Starting with the line that has "brown circle: (53, 152)" and finishing with the line that has "gray trapezoid: (201, 437)", set down each line below exactly. Pictures are not copied.

════════════════

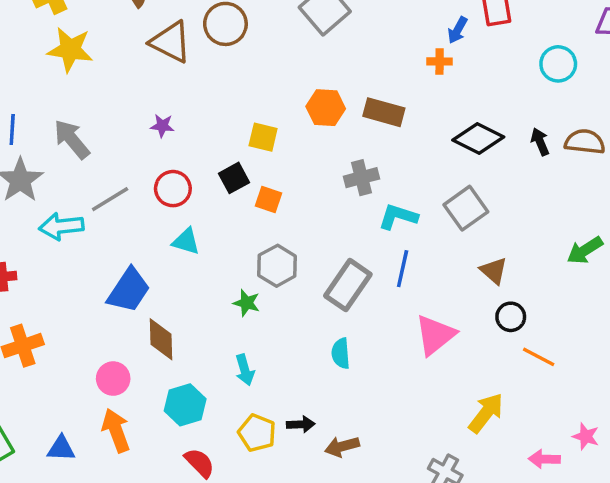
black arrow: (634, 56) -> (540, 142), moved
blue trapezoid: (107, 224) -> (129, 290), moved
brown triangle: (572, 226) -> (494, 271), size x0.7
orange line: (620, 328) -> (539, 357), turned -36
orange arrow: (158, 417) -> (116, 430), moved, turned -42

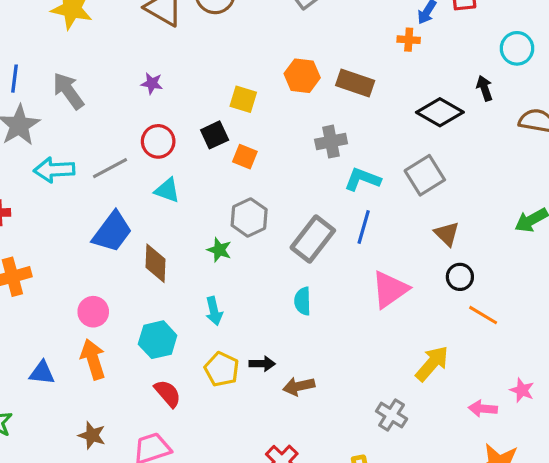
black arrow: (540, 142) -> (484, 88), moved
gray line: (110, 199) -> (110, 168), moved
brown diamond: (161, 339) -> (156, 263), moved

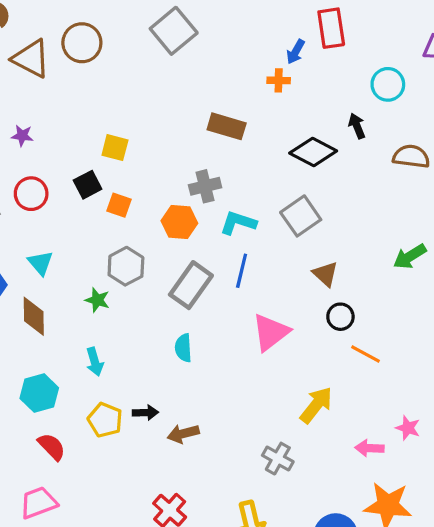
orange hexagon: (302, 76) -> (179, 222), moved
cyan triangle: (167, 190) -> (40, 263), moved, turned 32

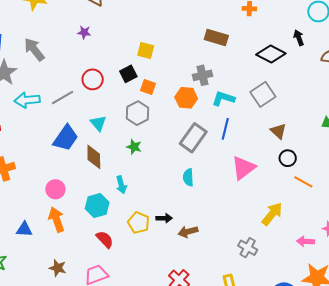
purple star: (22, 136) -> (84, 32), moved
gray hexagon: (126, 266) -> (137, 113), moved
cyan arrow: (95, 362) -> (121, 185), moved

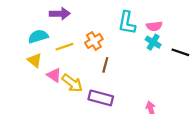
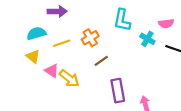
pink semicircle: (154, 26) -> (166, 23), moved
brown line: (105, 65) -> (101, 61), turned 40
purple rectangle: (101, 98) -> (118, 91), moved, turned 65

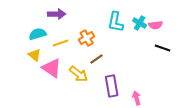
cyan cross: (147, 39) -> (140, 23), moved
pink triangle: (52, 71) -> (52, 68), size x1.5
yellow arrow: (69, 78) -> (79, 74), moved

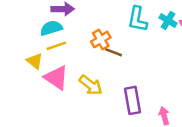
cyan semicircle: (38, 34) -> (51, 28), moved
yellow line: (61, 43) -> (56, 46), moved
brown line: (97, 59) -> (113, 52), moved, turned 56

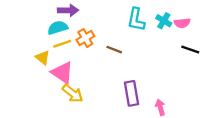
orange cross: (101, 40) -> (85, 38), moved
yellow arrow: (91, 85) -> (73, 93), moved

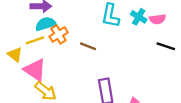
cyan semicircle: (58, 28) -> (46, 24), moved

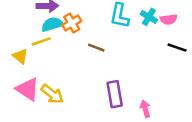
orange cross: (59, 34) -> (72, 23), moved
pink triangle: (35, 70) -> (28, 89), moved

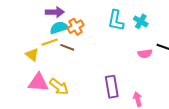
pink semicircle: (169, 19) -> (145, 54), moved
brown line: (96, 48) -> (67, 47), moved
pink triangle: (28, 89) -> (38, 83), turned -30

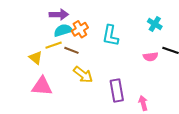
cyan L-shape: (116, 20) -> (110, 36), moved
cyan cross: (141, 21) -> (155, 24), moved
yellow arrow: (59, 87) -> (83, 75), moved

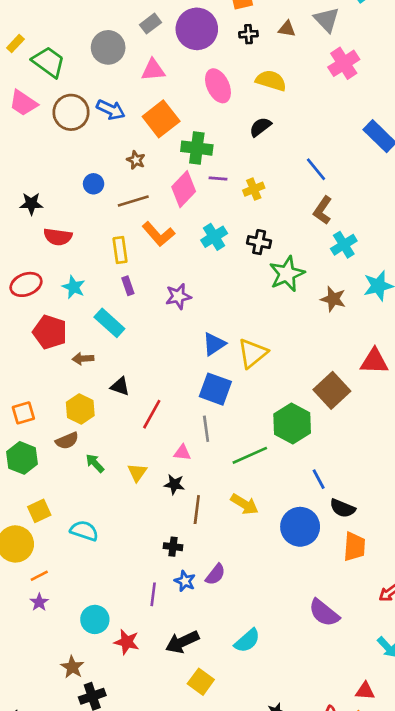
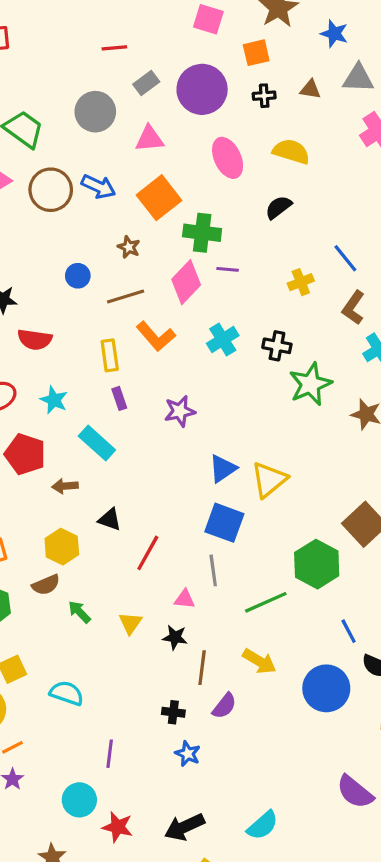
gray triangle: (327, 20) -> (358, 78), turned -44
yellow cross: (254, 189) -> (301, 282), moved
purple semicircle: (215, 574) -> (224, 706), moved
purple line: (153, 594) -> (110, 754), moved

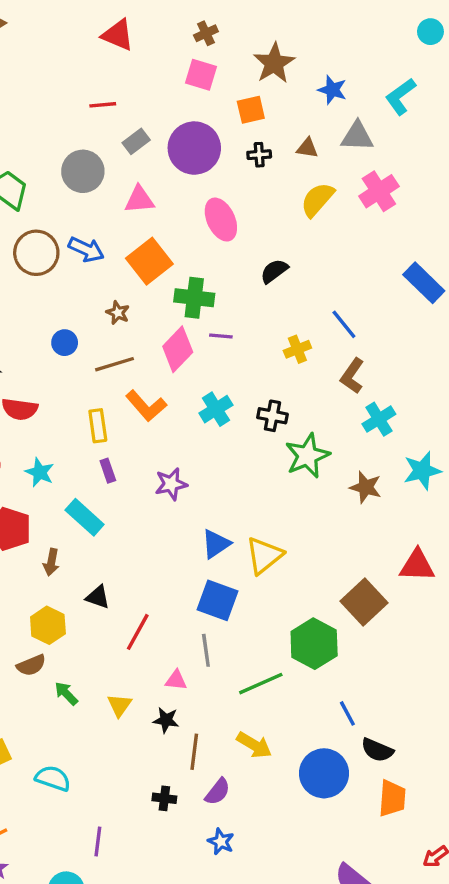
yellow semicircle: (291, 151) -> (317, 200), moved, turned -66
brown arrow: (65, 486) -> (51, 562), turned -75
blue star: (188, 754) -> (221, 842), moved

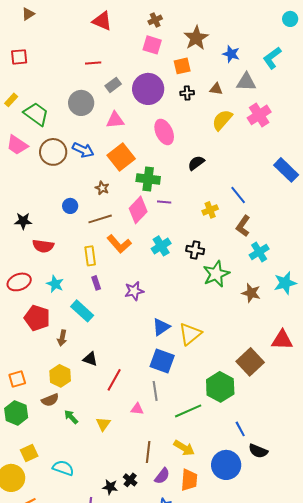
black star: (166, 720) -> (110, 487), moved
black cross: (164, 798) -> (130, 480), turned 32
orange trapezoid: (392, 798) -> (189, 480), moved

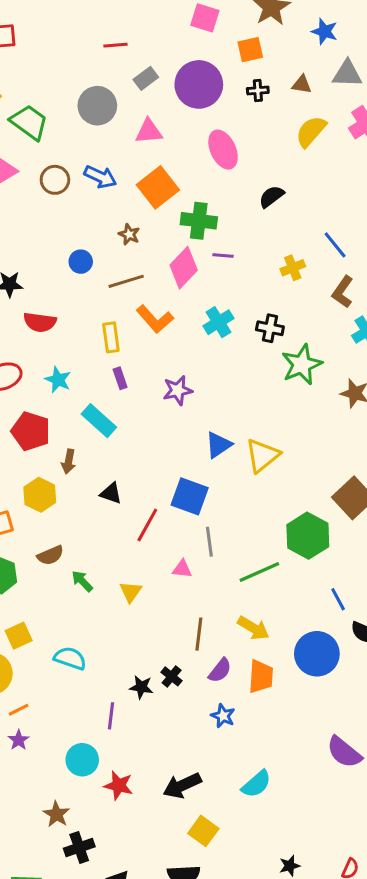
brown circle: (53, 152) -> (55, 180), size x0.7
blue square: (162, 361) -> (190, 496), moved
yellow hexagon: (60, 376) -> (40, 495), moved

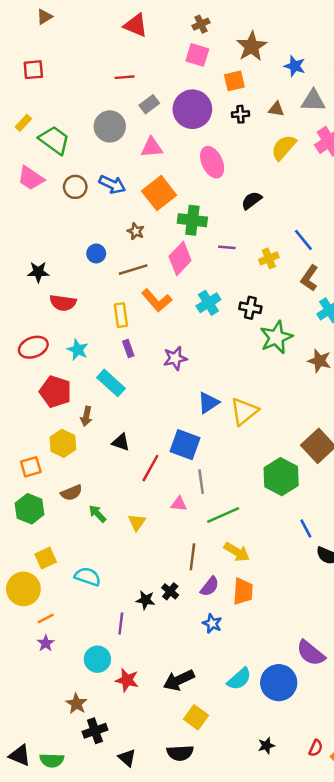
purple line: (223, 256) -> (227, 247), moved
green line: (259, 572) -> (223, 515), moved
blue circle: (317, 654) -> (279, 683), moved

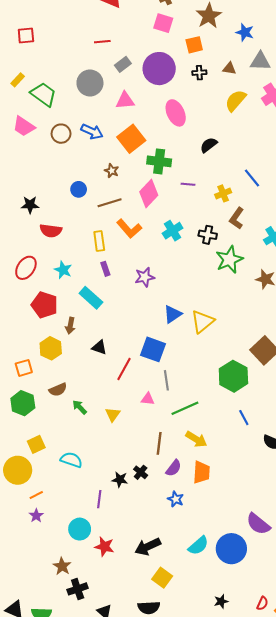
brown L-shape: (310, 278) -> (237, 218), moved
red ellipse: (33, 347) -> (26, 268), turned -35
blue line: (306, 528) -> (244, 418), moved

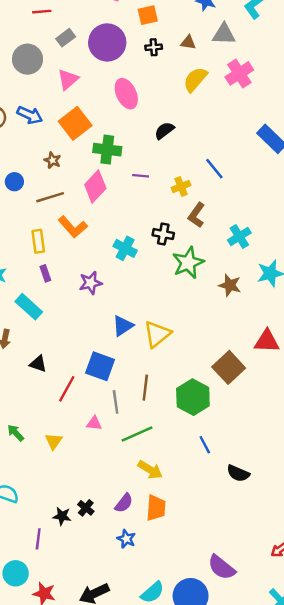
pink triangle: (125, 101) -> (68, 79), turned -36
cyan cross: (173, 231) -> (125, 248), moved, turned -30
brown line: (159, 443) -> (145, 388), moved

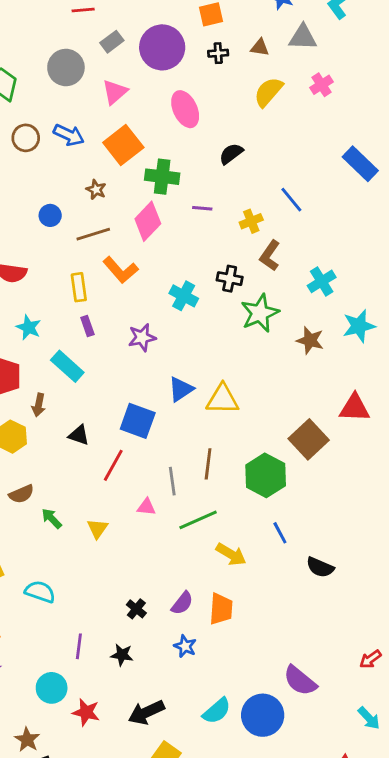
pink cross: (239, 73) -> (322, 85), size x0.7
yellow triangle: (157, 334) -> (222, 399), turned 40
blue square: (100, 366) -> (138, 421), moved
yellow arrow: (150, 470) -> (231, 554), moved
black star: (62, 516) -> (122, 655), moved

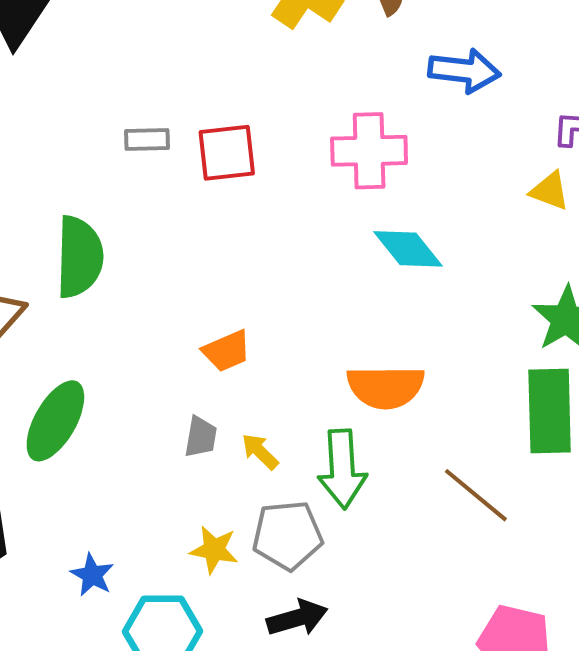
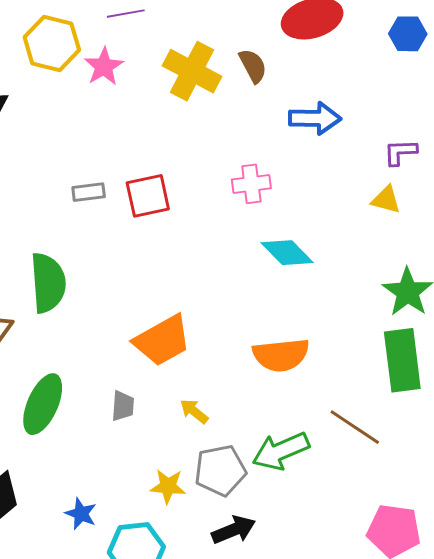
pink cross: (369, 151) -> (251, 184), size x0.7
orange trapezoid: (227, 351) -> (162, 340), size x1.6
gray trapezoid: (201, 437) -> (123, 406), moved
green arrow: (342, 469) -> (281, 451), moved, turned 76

════════════════

** TASK ANSWER **
brown circle: (53, 152) -> (55, 180), size x0.7
blue square: (162, 361) -> (190, 496), moved
yellow hexagon: (60, 376) -> (40, 495), moved

purple line: (223, 256) -> (227, 247), moved
green line: (259, 572) -> (223, 515), moved
blue circle: (317, 654) -> (279, 683), moved

brown L-shape: (310, 278) -> (237, 218), moved
red ellipse: (33, 347) -> (26, 268), turned -35
blue line: (306, 528) -> (244, 418), moved

pink triangle: (125, 101) -> (68, 79), turned -36
cyan cross: (173, 231) -> (125, 248), moved, turned -30
brown line: (159, 443) -> (145, 388), moved

pink cross: (239, 73) -> (322, 85), size x0.7
yellow triangle: (157, 334) -> (222, 399), turned 40
blue square: (100, 366) -> (138, 421), moved
yellow arrow: (150, 470) -> (231, 554), moved
black star: (62, 516) -> (122, 655), moved

pink cross: (369, 151) -> (251, 184), size x0.7
orange trapezoid: (227, 351) -> (162, 340), size x1.6
gray trapezoid: (201, 437) -> (123, 406), moved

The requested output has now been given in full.